What is needed is a copy of each line in the listing below that contains "turned".

Data provided:
[Start of Attachment]

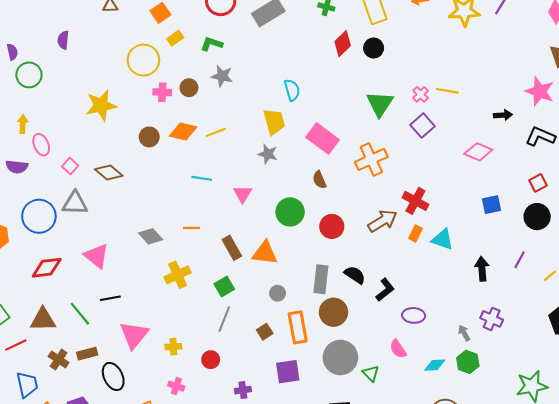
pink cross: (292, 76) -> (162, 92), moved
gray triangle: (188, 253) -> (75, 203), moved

[End of Attachment]
[Start of Attachment]

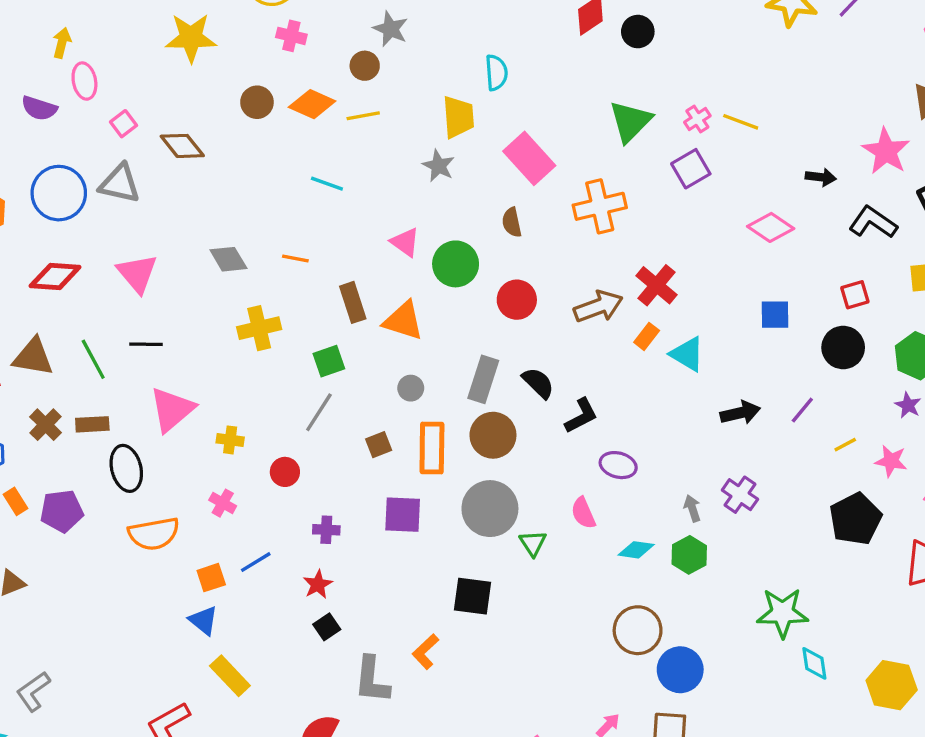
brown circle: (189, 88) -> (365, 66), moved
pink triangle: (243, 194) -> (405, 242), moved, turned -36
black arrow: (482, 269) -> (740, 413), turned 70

[End of Attachment]

Task response:
pink triangle: (243, 194) -> (405, 242), moved, turned -36
black arrow: (482, 269) -> (740, 413), turned 70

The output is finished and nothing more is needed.